▶ **Try it**
In this exercise, return only the lines that run from the line with "BUZZER3 pin IO: A7 -> D7" to the end of the entries below, both included. Pictures are not copied.

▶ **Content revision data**
+===+

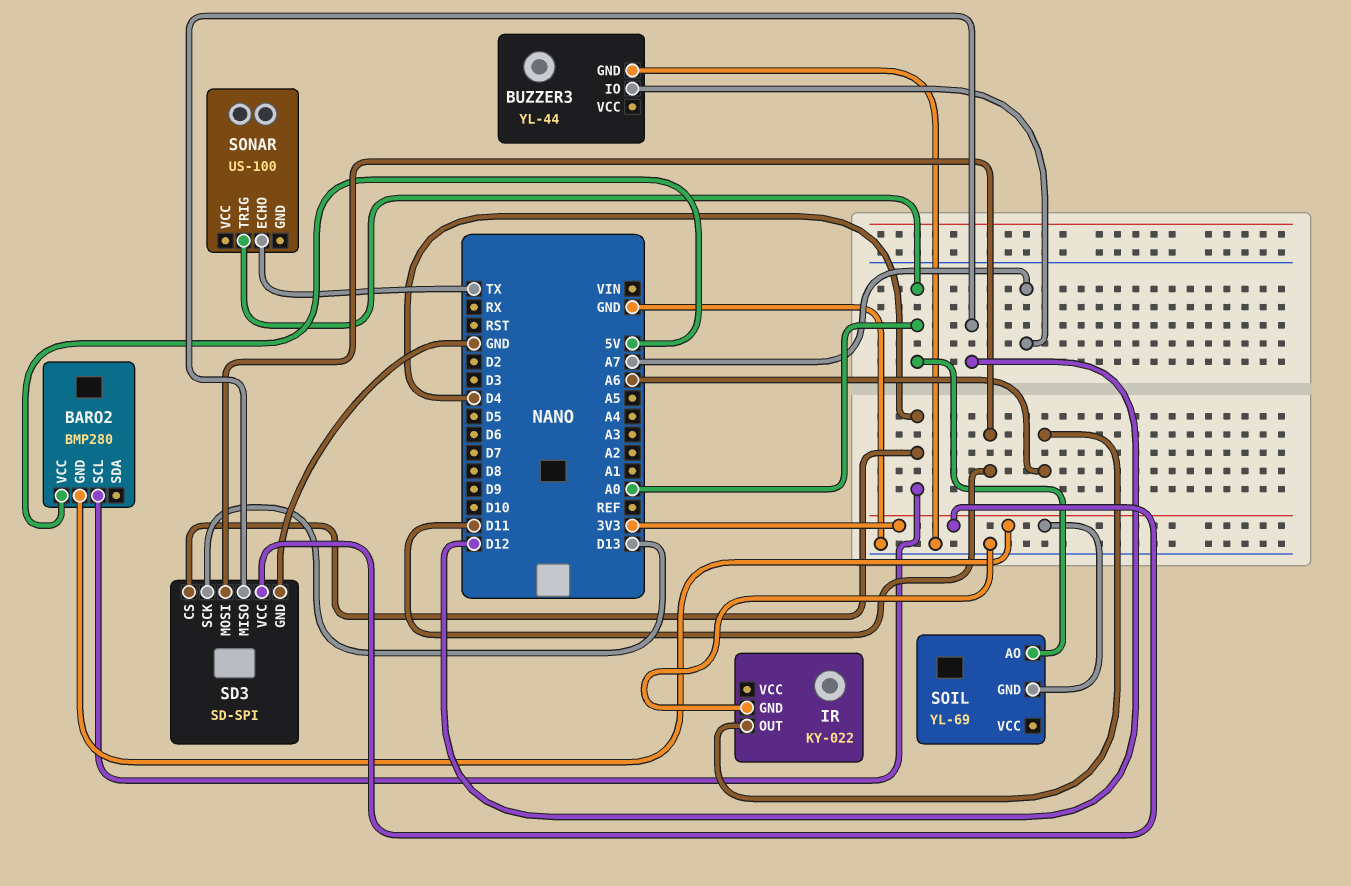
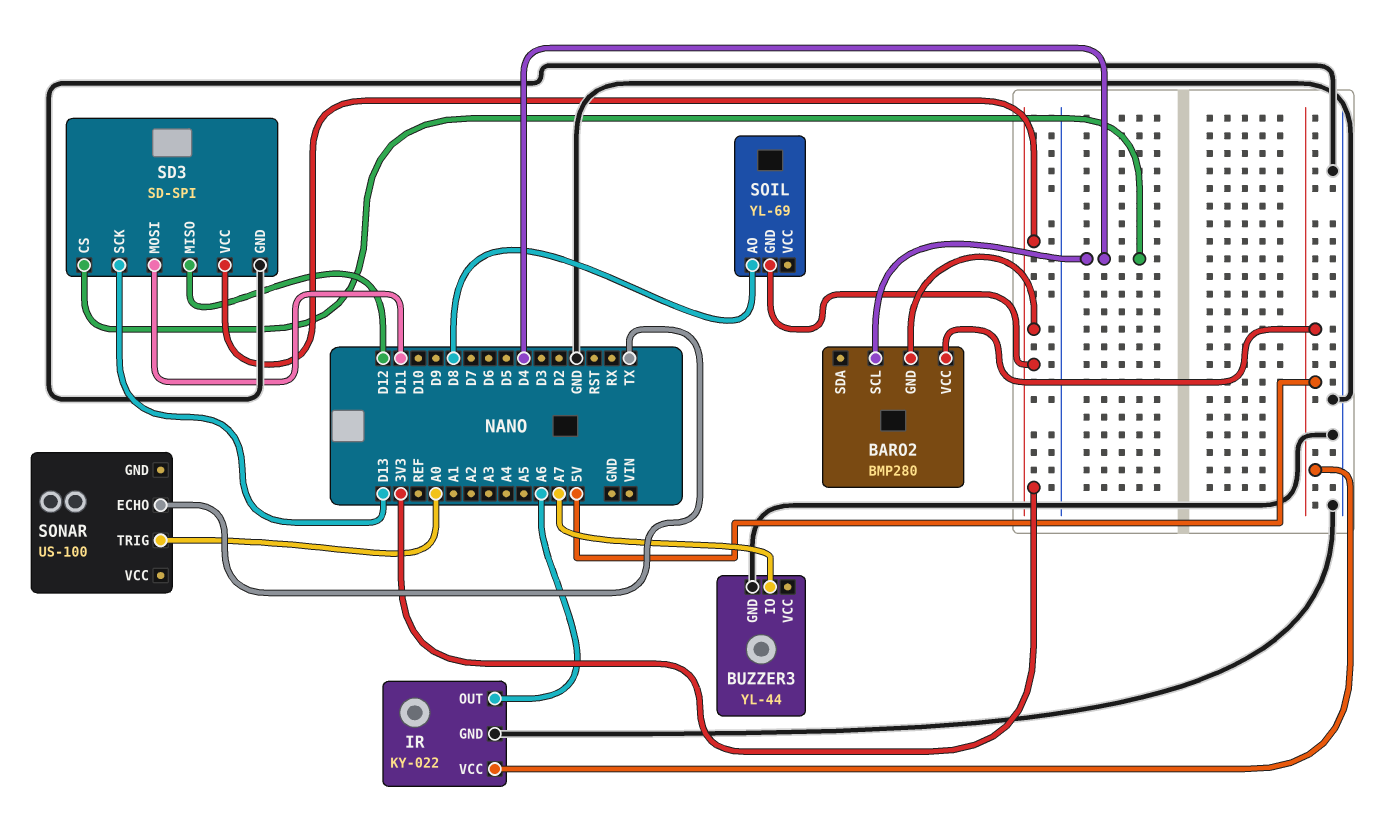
IR pin VCC: none -> 5V
SOIL pin AO: A0 -> D8

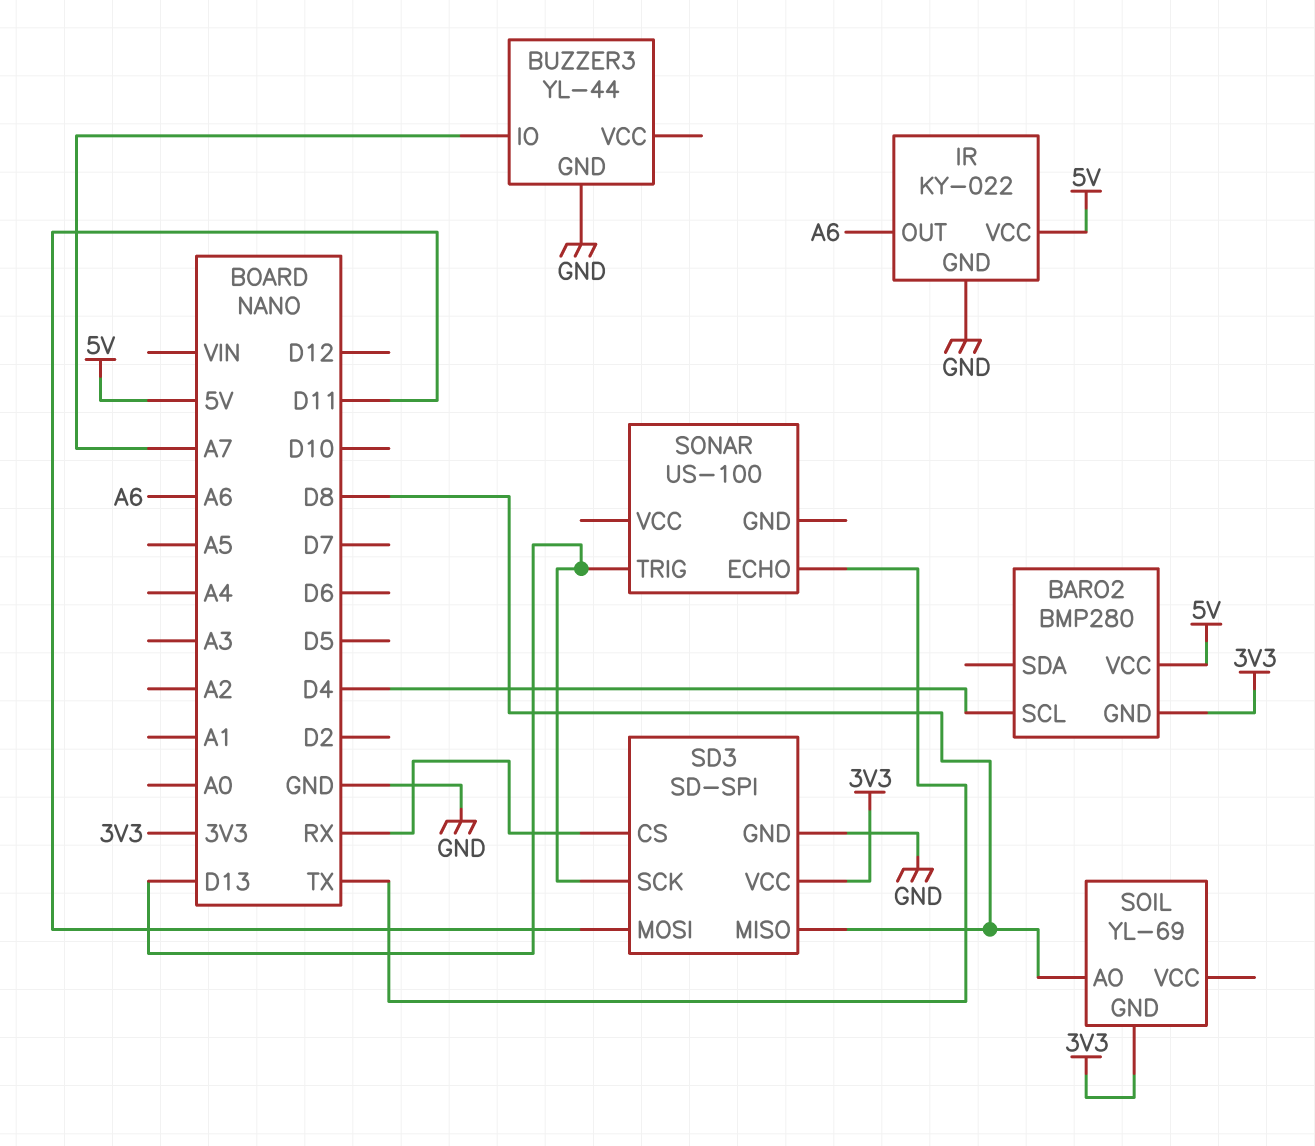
SD3 pin CS: D4 -> RX
SD3 pin MISO: D12 -> D8
SONAR pin TRIG: A0 -> D13

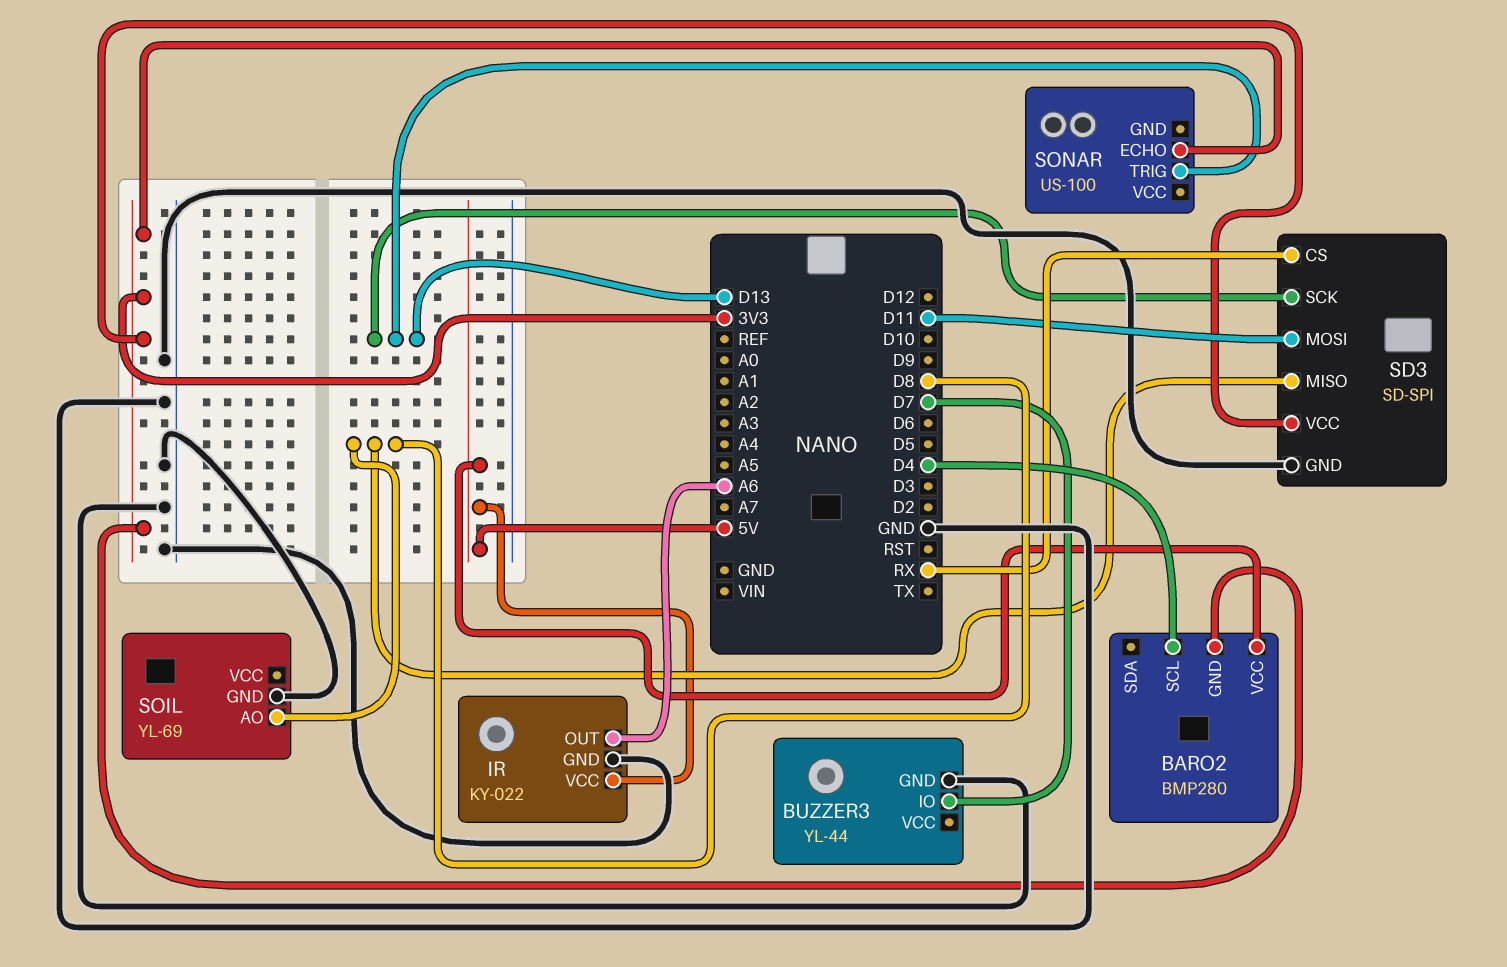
BUZZER3 pin IO: A7 -> D7
SOIL pin GND: 3V3 -> GND
SONAR pin ECHO: TX -> 3V3

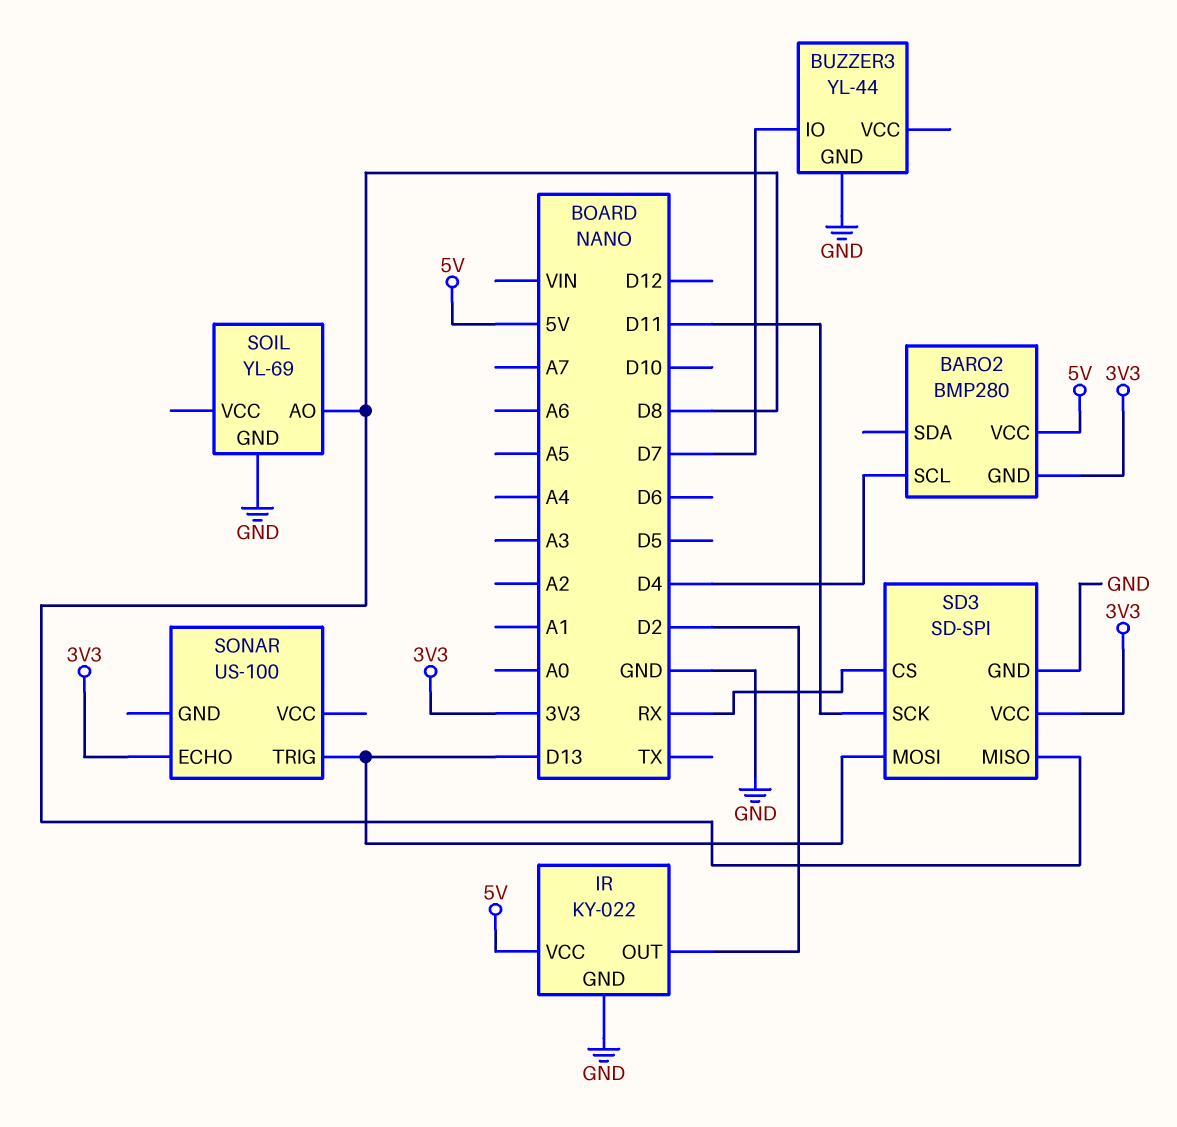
IR pin OUT: A6 -> D2
SD3 pin MOSI: D11 -> D13
SD3 pin SCK: D13 -> D11

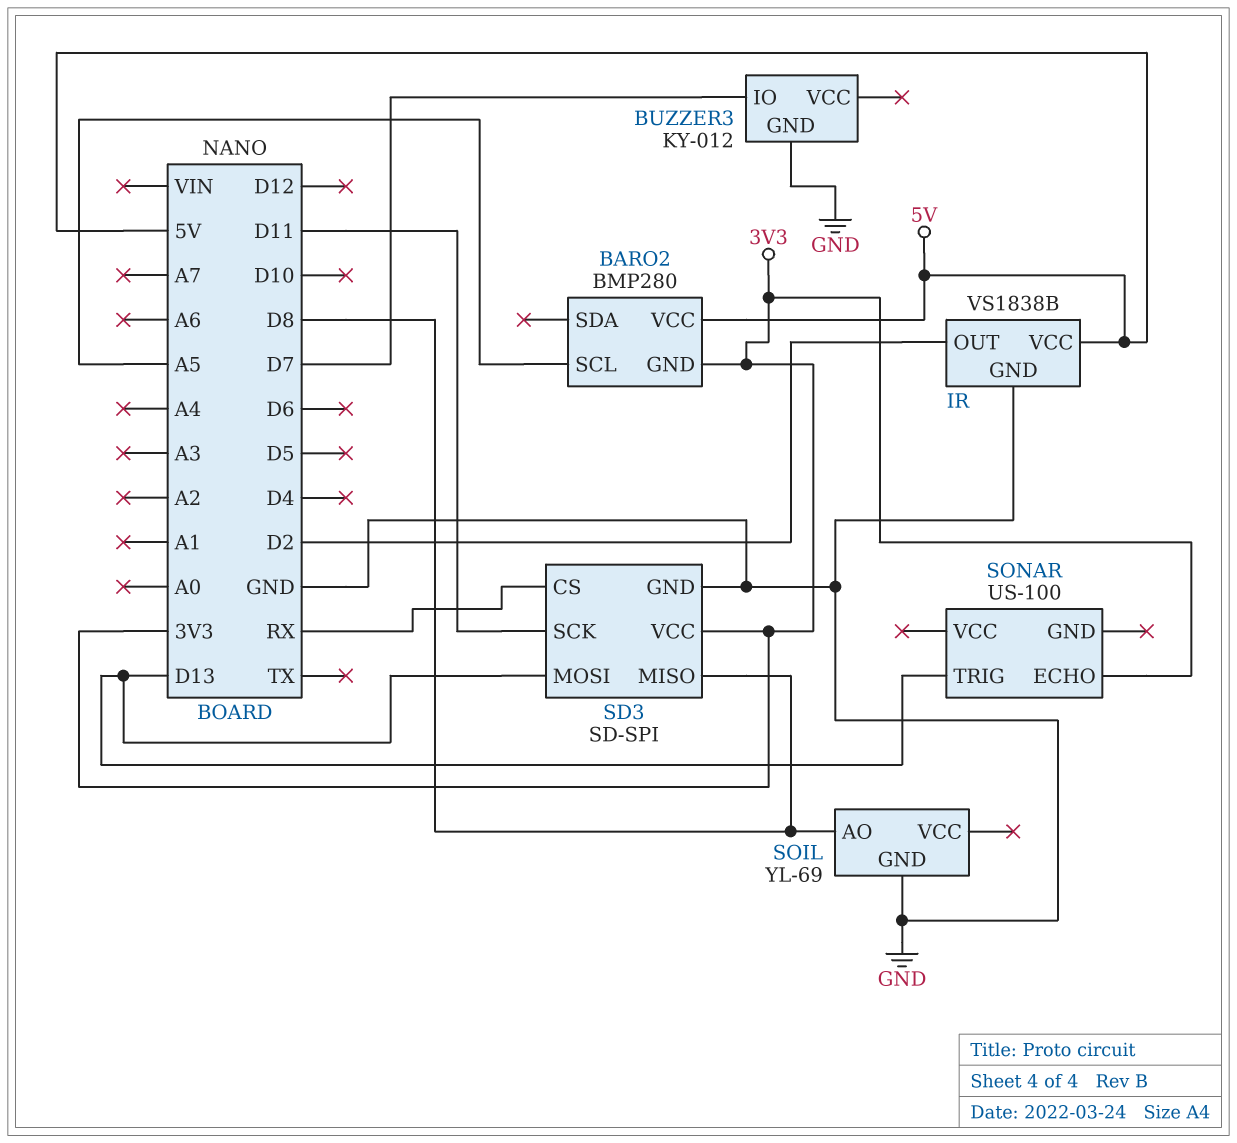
BARO2 pin SCL: D4 -> A5
BUZZER3: YL-44 -> KY-012
IR: KY-022 -> VS1838B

+===+

▶ **Solution to the exercise**
BUZZER3 pin IO: A7 -> D7
SOIL pin GND: 3V3 -> GND
SONAR pin ECHO: TX -> 3V3

IR pin OUT: A6 -> D2
SD3 pin MOSI: D11 -> D13
SD3 pin SCK: D13 -> D11

BARO2 pin SCL: D4 -> A5
BUZZER3: YL-44 -> KY-012
IR: KY-022 -> VS1838B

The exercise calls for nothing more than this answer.